_Exercise brief_. For the material below, output exactly the span from the line with "none -> black 1x1 brick [360,130,384,155]" to the line with "none -> black 1x2 brick [538,933,562,984]", including both, and nothing besides.

☆ ☆ ☆ ☆ ☆ ☆ ☆

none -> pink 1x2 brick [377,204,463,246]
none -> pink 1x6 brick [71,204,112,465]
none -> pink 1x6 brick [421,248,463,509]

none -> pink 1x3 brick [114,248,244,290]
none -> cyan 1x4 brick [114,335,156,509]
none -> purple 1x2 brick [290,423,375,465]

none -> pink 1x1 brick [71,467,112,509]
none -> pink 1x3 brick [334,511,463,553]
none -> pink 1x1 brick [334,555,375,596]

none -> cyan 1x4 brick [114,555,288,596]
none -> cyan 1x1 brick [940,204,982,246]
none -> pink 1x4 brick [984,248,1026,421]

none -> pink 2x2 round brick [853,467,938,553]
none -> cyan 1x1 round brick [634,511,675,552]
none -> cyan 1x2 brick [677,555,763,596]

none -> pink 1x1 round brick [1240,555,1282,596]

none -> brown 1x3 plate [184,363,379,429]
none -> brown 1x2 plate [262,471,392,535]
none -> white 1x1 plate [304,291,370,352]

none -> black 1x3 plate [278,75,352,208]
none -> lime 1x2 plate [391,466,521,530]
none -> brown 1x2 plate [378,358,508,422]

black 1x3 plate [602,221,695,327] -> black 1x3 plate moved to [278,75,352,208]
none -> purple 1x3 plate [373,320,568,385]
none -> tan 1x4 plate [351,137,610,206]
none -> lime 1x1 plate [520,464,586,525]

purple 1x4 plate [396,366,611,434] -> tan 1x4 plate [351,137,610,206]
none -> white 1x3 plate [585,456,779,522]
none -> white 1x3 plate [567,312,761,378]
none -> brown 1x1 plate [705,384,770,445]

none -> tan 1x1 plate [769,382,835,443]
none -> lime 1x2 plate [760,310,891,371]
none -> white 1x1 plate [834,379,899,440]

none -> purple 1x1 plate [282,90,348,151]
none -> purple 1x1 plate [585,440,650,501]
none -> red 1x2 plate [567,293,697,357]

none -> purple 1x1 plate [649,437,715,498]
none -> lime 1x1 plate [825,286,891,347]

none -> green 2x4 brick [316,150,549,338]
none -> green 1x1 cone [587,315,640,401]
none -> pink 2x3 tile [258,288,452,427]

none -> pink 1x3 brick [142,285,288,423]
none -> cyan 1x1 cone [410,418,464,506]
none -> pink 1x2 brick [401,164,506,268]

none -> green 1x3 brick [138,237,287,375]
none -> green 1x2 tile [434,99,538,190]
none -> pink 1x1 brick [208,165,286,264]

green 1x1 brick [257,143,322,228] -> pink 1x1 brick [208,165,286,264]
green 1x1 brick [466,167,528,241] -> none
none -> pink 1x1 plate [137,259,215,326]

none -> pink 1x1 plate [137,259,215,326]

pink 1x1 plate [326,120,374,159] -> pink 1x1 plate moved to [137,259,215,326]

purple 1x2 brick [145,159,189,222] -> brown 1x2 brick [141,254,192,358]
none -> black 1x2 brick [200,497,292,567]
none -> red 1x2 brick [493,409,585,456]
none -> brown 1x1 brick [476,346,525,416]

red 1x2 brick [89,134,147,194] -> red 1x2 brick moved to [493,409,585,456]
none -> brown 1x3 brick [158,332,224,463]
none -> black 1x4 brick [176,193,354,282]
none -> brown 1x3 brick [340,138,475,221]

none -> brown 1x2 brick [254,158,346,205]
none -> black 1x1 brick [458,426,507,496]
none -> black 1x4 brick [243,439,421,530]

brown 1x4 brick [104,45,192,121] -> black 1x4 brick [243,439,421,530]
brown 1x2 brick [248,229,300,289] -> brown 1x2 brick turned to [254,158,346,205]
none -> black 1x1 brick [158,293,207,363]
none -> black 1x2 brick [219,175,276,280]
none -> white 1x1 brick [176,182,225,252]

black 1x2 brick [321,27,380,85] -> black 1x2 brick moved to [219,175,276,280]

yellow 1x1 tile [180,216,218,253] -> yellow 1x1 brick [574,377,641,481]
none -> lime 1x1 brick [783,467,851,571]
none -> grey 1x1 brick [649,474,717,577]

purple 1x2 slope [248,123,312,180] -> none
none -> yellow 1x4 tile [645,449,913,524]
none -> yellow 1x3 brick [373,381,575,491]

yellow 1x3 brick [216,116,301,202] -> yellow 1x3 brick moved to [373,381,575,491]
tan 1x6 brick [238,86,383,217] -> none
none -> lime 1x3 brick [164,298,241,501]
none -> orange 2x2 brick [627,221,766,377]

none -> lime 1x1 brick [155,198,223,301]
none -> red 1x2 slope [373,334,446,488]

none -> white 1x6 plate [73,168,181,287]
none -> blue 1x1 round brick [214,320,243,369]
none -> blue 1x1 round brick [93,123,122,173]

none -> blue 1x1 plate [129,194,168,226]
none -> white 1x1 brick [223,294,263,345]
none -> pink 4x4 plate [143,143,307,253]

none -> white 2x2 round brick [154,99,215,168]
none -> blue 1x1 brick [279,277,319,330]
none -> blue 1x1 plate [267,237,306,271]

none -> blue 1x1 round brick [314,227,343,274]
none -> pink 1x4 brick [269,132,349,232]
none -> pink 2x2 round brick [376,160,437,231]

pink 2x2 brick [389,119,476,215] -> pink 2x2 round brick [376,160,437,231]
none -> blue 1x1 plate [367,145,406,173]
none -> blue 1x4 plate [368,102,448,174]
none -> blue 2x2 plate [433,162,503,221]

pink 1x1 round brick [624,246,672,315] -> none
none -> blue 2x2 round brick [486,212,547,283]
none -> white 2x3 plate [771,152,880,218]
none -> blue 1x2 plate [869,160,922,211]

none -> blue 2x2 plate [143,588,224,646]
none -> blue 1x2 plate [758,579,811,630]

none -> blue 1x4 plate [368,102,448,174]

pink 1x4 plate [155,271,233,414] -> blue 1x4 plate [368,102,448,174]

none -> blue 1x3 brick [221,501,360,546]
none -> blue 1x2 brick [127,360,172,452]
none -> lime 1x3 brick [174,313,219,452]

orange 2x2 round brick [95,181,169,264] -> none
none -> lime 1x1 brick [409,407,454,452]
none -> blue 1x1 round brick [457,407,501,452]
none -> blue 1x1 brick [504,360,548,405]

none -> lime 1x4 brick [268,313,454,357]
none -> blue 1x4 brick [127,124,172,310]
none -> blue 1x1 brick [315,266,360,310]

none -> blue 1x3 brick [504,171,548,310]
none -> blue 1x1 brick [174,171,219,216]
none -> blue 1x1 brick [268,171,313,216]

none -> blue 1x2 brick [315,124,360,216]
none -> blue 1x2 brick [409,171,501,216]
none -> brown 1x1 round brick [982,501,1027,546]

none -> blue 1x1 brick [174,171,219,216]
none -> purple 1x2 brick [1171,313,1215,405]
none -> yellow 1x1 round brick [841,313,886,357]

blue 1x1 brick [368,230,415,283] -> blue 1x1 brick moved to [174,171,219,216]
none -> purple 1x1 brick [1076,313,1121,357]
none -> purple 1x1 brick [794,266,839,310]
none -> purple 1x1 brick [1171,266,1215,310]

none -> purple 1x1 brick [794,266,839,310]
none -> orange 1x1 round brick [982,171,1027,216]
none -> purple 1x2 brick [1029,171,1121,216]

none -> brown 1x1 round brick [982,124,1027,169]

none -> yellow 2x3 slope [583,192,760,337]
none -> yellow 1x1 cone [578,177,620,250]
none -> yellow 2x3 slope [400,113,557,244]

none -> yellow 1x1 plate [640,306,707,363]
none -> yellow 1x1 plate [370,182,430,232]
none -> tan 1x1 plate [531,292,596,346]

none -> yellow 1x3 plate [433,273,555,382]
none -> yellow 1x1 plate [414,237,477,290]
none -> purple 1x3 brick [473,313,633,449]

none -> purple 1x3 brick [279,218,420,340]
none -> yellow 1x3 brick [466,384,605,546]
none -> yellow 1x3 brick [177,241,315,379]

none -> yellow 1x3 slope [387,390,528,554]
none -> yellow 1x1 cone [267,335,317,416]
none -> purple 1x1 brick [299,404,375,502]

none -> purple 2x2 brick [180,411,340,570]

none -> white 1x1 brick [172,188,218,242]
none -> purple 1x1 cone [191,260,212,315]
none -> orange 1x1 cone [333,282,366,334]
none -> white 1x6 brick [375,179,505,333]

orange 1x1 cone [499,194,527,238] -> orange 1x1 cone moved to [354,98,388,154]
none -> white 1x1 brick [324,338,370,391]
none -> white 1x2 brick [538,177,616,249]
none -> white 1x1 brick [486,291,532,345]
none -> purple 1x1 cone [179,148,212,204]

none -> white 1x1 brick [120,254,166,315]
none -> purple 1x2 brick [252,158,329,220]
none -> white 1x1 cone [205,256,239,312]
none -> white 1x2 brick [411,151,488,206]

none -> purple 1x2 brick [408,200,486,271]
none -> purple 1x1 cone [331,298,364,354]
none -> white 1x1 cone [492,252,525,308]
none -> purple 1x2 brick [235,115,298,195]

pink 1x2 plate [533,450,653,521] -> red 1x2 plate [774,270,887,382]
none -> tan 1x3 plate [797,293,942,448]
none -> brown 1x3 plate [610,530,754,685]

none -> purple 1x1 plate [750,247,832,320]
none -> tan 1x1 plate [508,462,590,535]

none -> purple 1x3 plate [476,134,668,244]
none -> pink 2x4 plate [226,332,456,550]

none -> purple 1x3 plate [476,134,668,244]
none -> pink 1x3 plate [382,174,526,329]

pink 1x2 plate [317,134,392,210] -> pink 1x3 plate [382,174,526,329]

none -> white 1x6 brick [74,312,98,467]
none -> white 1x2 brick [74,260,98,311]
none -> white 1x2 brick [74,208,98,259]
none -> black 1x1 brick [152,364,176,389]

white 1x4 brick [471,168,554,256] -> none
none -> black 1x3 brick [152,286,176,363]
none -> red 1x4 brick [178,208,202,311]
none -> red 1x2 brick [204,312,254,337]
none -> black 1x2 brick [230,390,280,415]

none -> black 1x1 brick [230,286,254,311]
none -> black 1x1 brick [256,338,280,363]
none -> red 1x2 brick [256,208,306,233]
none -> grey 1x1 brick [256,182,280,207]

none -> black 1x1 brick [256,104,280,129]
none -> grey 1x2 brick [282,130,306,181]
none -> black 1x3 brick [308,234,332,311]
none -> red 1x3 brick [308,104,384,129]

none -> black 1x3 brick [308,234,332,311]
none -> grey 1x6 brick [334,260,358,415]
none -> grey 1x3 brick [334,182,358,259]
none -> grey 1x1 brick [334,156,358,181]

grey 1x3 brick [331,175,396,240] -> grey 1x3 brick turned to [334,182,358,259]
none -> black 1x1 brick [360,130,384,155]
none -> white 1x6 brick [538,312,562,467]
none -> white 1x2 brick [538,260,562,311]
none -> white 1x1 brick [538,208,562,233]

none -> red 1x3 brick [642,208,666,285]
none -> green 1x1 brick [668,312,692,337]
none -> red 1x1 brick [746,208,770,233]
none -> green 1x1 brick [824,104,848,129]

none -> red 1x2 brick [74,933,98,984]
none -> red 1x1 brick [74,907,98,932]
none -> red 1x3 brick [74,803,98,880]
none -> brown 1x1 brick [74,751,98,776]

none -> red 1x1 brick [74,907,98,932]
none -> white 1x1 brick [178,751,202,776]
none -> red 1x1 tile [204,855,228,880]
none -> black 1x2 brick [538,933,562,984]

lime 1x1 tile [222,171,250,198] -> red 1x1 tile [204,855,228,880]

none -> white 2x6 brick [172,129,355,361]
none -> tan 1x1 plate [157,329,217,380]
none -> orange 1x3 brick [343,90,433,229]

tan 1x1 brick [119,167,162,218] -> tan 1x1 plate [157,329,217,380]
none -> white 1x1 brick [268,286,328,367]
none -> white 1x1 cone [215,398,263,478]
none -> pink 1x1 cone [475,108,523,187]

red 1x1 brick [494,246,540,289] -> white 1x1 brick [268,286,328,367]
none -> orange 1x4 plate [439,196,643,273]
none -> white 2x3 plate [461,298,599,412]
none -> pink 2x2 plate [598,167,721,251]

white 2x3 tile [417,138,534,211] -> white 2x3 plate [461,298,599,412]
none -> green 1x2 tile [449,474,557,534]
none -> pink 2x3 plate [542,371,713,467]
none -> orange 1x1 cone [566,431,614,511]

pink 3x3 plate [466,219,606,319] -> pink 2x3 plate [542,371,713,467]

☆ ☆ ☆ ☆ ☆ ☆ ☆

_Answer area_.
none -> black 1x1 brick [360,130,384,155]
none -> white 1x6 brick [538,312,562,467]
none -> white 1x2 brick [538,260,562,311]
none -> white 1x1 brick [538,208,562,233]

none -> red 1x3 brick [642,208,666,285]
none -> green 1x1 brick [668,312,692,337]
none -> red 1x1 brick [746,208,770,233]
none -> green 1x1 brick [824,104,848,129]

none -> red 1x2 brick [74,933,98,984]
none -> red 1x1 brick [74,907,98,932]
none -> red 1x3 brick [74,803,98,880]
none -> brown 1x1 brick [74,751,98,776]

none -> red 1x1 brick [74,907,98,932]
none -> white 1x1 brick [178,751,202,776]
none -> red 1x1 tile [204,855,228,880]
none -> black 1x2 brick [538,933,562,984]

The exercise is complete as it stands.